• Exercise objective:
Write out once more the lines running from the top of the entries below to the line with "R6: 100k (AGND, BTN) -> 7.5k (AGND, BTN)", both ends included.

** Opening Records shown block **

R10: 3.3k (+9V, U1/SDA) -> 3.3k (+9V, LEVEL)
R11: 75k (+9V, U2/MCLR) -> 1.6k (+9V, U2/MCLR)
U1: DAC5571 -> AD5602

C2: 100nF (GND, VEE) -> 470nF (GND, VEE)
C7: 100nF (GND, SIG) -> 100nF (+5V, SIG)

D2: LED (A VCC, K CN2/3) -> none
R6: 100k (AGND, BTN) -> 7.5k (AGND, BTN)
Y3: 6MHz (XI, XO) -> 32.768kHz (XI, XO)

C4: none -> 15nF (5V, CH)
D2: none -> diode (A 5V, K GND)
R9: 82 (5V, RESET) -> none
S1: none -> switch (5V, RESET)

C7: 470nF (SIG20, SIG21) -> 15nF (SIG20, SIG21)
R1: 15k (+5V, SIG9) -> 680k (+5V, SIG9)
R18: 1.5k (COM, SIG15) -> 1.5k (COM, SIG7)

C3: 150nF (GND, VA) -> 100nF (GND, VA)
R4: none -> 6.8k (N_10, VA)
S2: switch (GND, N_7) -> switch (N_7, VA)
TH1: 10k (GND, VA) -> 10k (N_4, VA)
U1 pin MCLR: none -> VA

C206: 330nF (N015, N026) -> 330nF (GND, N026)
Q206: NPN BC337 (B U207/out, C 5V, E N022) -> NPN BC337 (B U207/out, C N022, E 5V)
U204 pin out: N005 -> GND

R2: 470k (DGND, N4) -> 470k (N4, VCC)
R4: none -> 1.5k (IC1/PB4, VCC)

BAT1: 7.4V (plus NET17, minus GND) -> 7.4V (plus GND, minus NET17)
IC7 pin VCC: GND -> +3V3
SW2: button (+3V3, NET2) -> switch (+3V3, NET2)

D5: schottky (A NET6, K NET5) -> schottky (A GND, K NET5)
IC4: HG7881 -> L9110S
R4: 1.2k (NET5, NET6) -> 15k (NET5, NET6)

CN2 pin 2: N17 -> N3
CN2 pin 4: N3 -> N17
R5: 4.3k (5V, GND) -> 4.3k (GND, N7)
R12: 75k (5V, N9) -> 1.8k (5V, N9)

** Closing Records shown block **

• Written response:
R10: 3.3k (+9V, U1/SDA) -> 3.3k (+9V, LEVEL)
R11: 75k (+9V, U2/MCLR) -> 1.6k (+9V, U2/MCLR)
U1: DAC5571 -> AD5602

C2: 100nF (GND, VEE) -> 470nF (GND, VEE)
C7: 100nF (GND, SIG) -> 100nF (+5V, SIG)

D2: LED (A VCC, K CN2/3) -> none
R6: 100k (AGND, BTN) -> 7.5k (AGND, BTN)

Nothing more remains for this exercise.